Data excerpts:

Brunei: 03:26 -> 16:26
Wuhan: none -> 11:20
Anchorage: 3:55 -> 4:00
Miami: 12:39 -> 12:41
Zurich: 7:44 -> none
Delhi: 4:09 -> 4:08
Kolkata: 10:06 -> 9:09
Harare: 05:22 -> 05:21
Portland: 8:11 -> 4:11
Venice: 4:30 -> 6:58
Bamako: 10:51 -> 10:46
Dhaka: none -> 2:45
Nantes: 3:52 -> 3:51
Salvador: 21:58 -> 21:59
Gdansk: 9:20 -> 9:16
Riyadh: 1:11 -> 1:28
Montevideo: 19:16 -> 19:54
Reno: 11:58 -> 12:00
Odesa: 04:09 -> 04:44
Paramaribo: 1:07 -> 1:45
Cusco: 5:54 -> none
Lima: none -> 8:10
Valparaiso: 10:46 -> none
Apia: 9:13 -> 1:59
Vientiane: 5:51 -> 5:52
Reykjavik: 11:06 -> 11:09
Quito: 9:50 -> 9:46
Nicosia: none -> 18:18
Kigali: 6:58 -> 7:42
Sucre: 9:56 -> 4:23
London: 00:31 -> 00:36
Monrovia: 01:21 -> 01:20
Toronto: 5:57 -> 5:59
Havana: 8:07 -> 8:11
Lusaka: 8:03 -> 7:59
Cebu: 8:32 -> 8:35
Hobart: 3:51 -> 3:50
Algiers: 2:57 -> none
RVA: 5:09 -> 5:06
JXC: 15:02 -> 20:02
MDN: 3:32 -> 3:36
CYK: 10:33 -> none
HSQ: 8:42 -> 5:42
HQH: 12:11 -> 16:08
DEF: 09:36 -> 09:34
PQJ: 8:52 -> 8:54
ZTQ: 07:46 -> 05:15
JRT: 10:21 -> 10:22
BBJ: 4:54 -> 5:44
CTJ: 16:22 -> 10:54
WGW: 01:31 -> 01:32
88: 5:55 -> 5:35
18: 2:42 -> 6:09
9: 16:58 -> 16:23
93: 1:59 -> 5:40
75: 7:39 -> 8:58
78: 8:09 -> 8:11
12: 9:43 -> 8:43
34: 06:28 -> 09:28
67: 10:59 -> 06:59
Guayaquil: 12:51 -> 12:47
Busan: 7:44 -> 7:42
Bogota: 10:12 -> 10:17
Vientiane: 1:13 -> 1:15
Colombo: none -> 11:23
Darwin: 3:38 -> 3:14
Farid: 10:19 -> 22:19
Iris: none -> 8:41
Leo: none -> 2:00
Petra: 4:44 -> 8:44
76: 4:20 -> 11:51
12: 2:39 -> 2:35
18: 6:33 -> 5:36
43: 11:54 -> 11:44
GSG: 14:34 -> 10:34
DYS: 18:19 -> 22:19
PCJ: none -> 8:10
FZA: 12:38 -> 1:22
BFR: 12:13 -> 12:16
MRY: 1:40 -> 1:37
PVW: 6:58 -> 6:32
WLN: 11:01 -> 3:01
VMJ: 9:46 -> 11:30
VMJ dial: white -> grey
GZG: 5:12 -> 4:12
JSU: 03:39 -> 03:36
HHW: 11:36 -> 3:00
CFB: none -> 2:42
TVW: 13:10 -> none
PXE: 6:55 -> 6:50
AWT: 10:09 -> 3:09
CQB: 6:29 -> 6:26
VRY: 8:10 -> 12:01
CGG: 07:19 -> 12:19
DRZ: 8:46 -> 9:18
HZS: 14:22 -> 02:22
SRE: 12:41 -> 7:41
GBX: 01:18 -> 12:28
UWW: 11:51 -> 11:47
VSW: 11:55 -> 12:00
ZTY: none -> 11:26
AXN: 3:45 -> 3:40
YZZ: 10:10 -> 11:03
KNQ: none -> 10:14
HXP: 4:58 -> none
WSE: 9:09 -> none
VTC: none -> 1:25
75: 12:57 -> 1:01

Task requirements - Write out the stretch of lines from the first one through the one containing "Reno: 11:58 -> 12:00", replacing "Venice" with "Vienna" and changing nothing else.

Reply -
Brunei: 03:26 -> 16:26
Wuhan: none -> 11:20
Anchorage: 3:55 -> 4:00
Miami: 12:39 -> 12:41
Zurich: 7:44 -> none
Delhi: 4:09 -> 4:08
Kolkata: 10:06 -> 9:09
Harare: 05:22 -> 05:21
Portland: 8:11 -> 4:11
Vienna: 4:30 -> 6:58
Bamako: 10:51 -> 10:46
Dhaka: none -> 2:45
Nantes: 3:52 -> 3:51
Salvador: 21:58 -> 21:59
Gdansk: 9:20 -> 9:16
Riyadh: 1:11 -> 1:28
Montevideo: 19:16 -> 19:54
Reno: 11:58 -> 12:00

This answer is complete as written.